Can you rewrite the records from the line with "Southshaw [221, 1170]" up to and including the final record, changing "atoll" to "lagoon" and keeping everything else the same?

Entries for locating text and elements:
++++
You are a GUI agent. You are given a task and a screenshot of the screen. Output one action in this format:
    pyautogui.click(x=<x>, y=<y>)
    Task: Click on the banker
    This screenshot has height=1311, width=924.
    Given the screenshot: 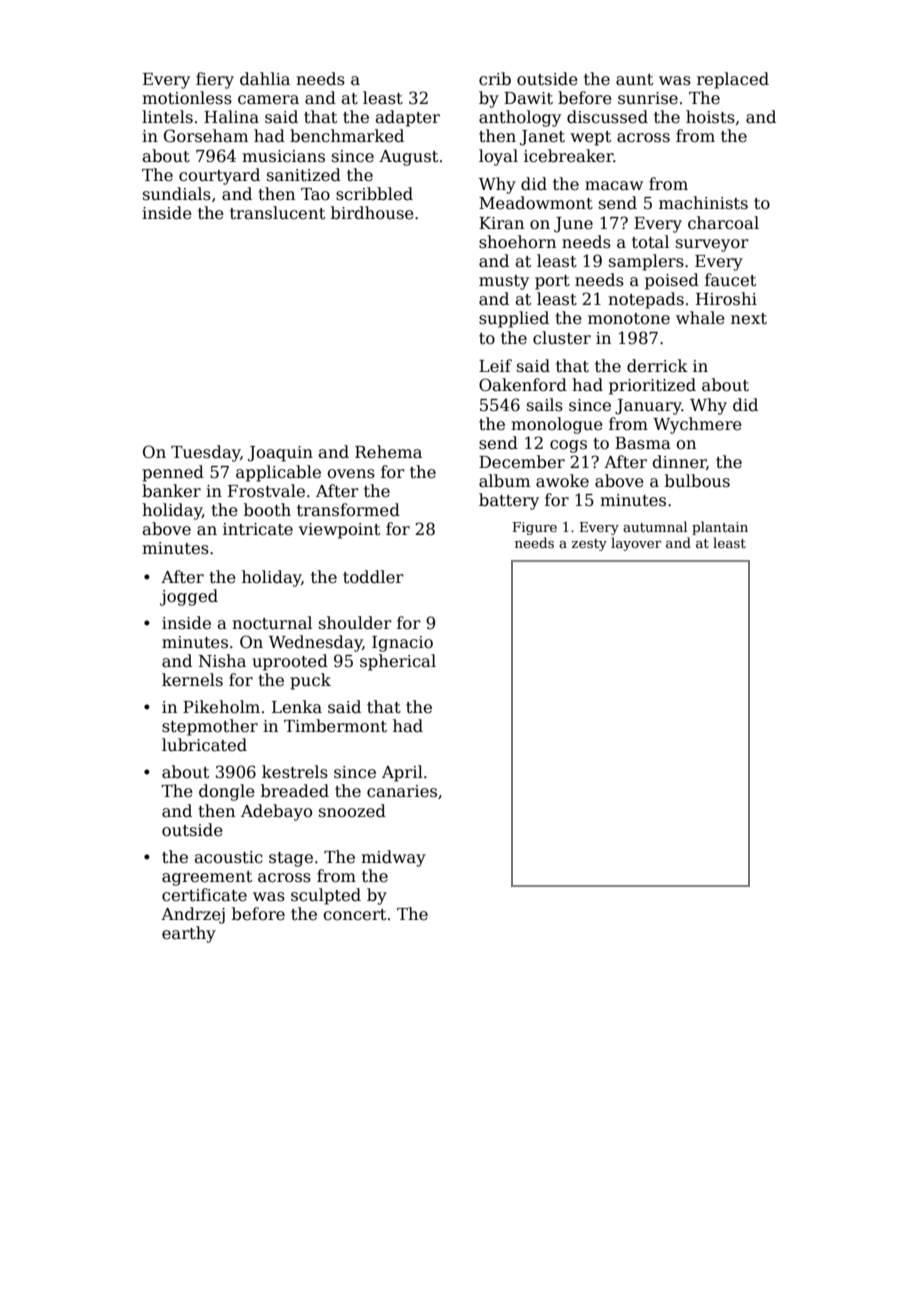 What is the action you would take?
    pyautogui.click(x=171, y=491)
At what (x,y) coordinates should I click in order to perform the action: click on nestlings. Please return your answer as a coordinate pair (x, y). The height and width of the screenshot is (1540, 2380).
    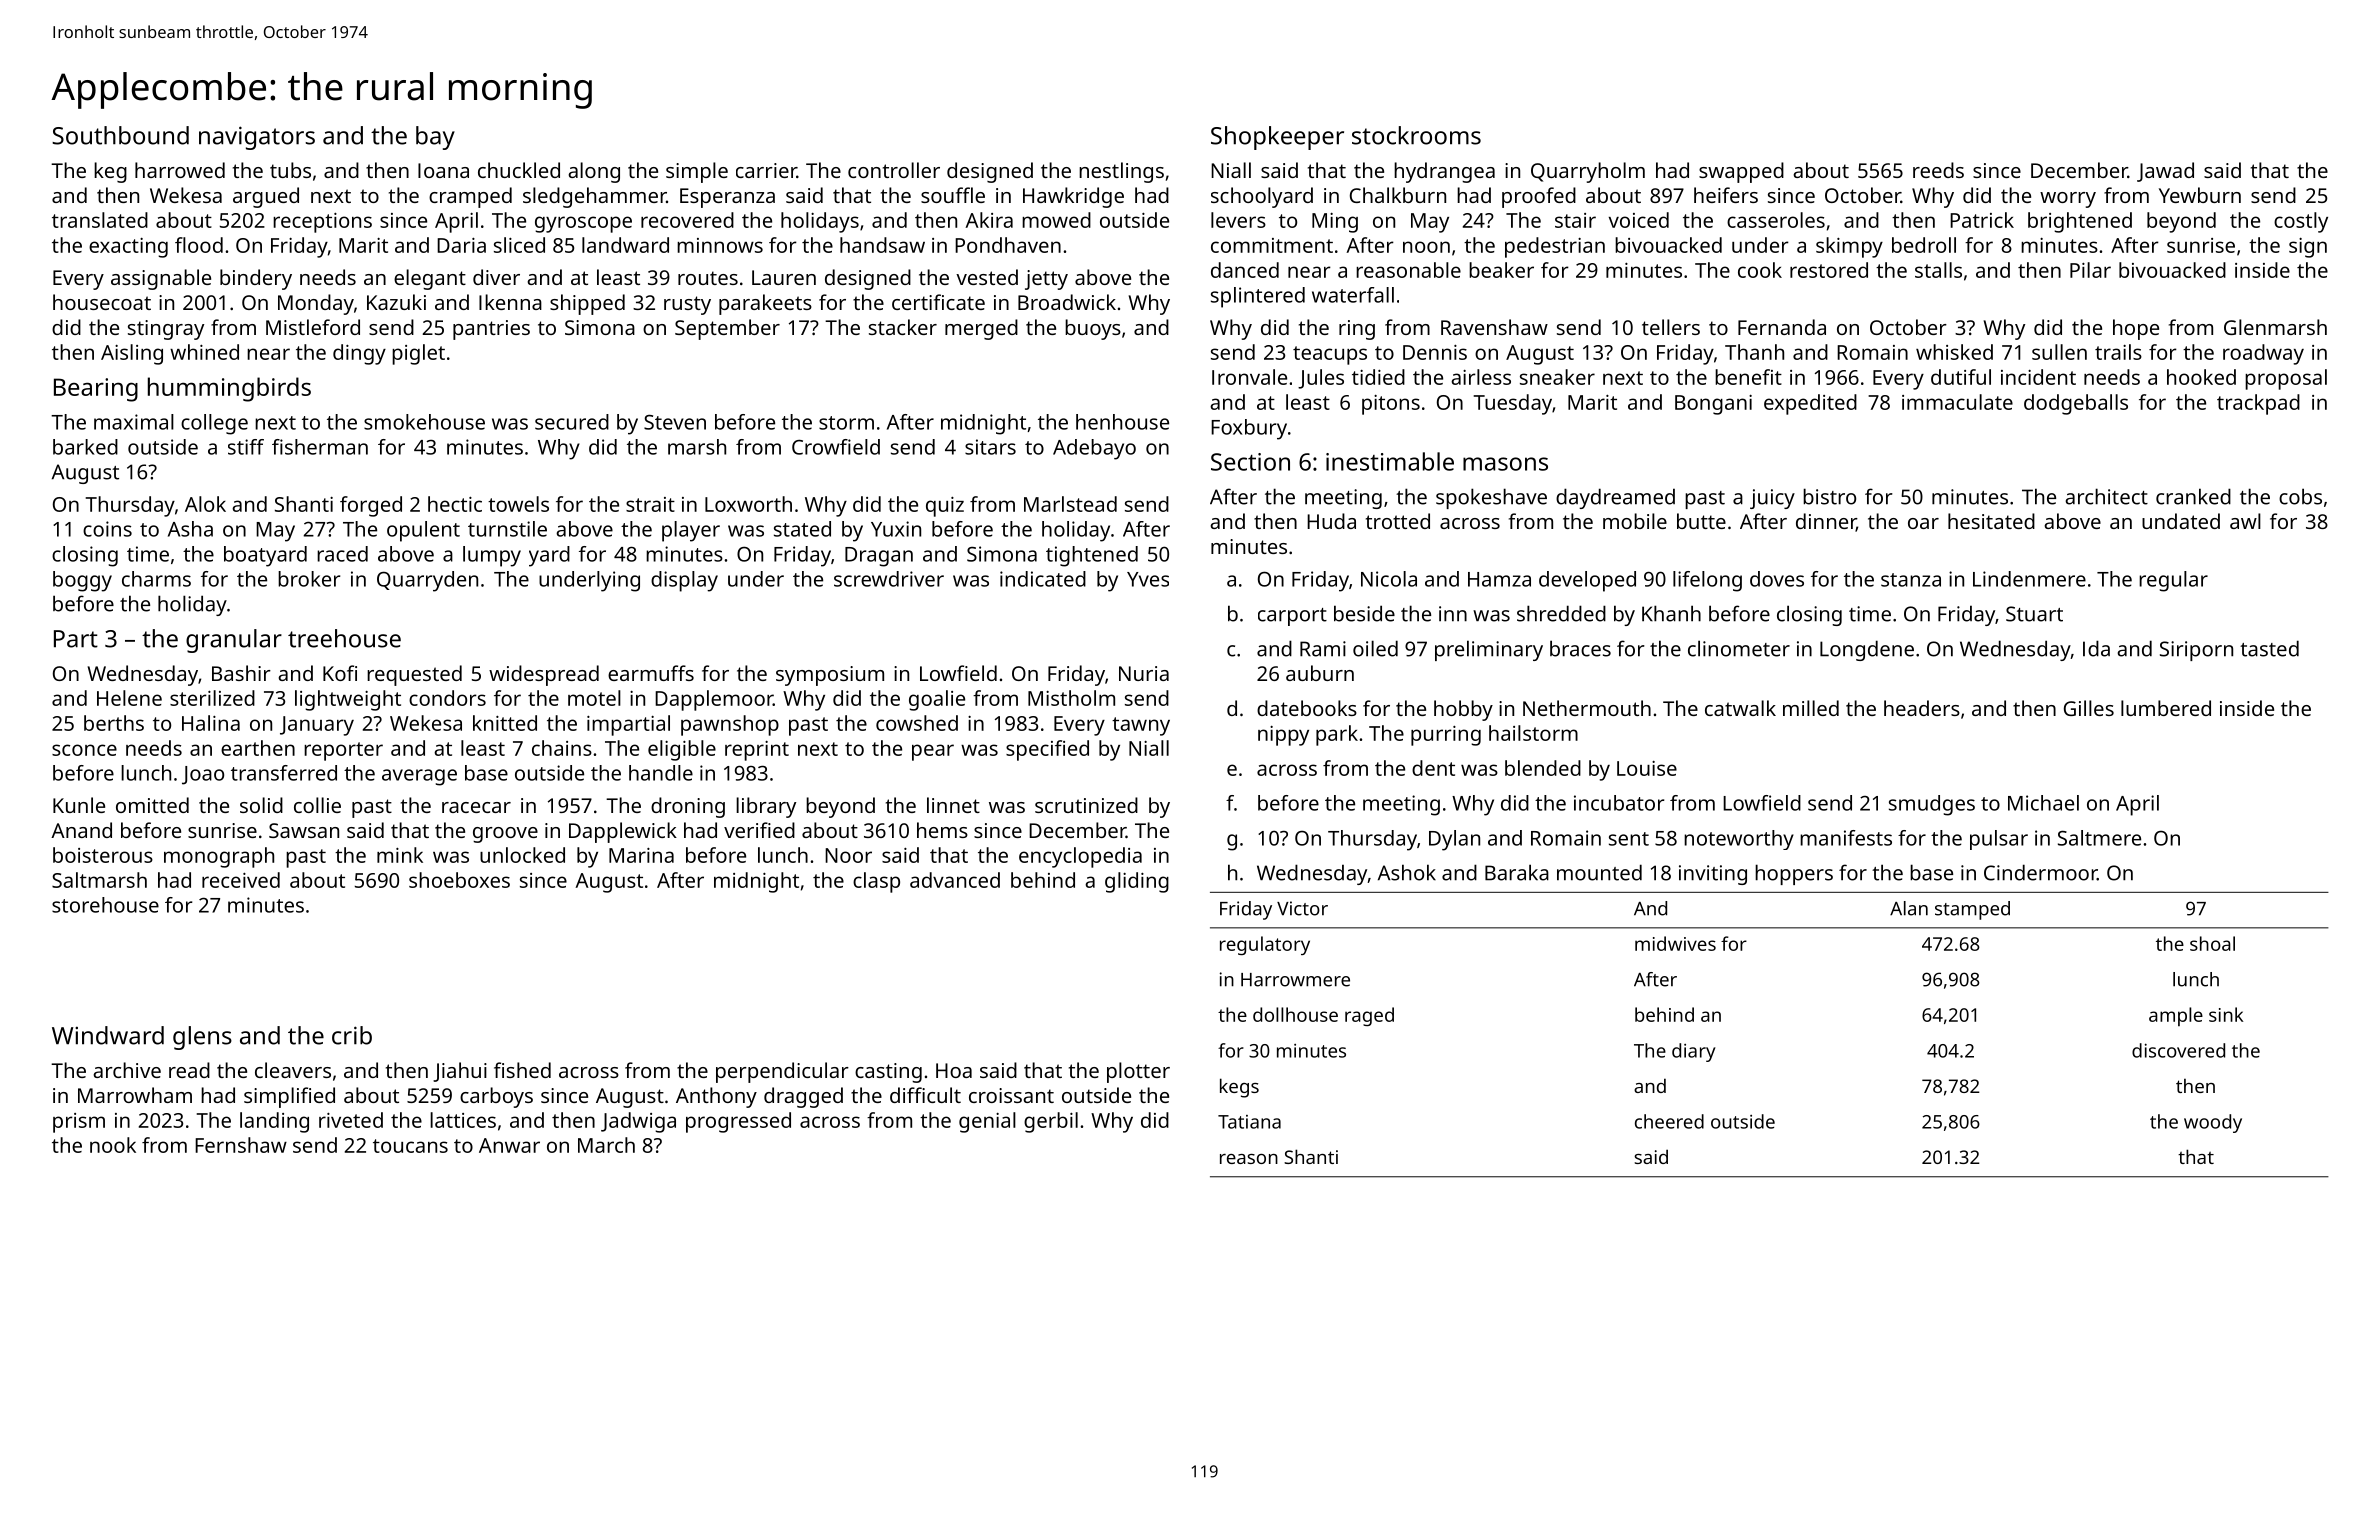
    Looking at the image, I should click on (1121, 172).
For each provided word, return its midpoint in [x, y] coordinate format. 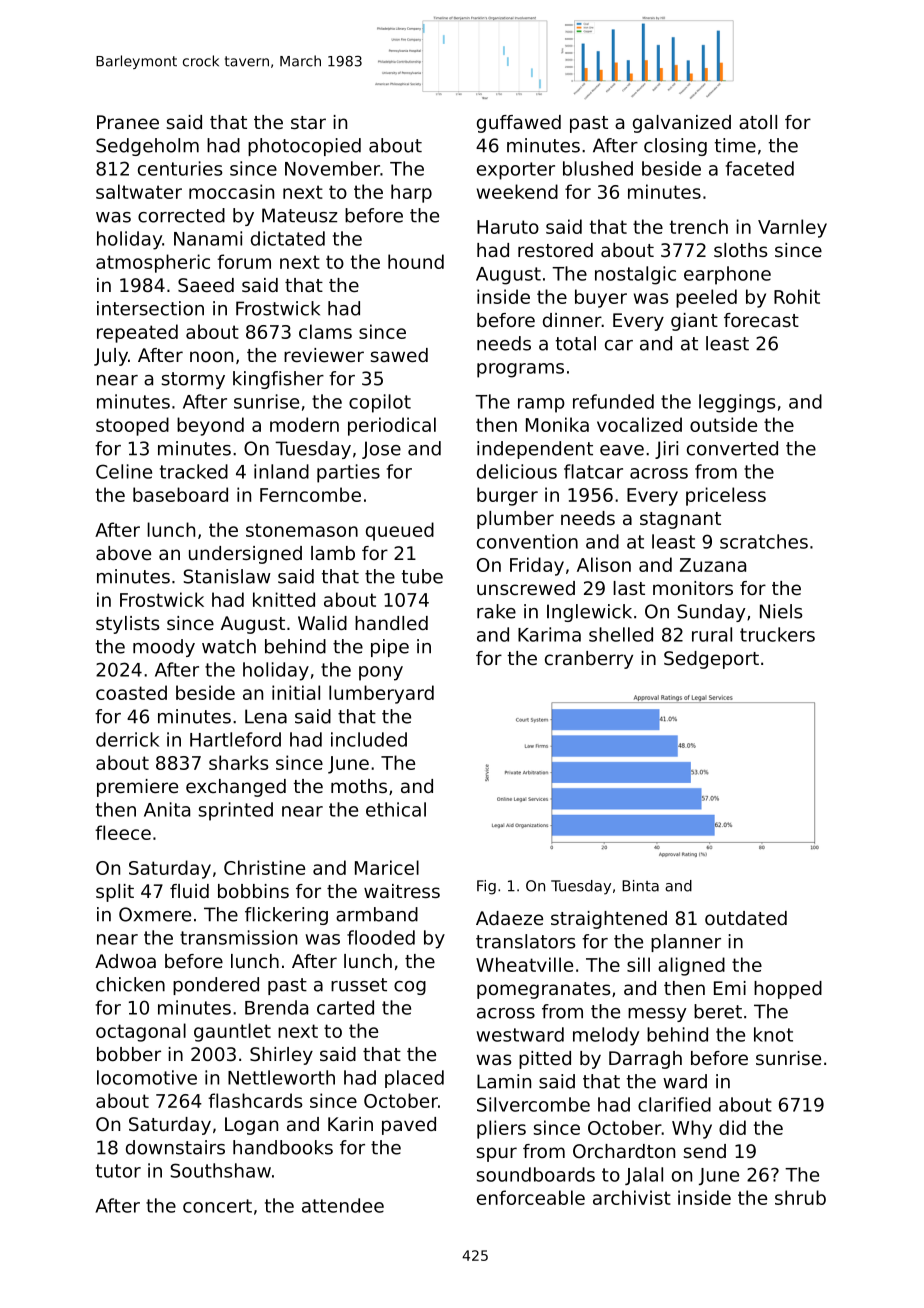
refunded [613, 401]
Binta [640, 886]
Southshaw [221, 1170]
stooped [132, 426]
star [308, 122]
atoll [758, 122]
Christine [264, 867]
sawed [399, 355]
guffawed [519, 124]
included [369, 739]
++++
CORRECT ANSWER:
Southshaw [221, 1170]
stooped [132, 426]
star [308, 122]
lagoon [758, 122]
Christine [264, 867]
sawed [399, 355]
guffawed [519, 124]
included [369, 739]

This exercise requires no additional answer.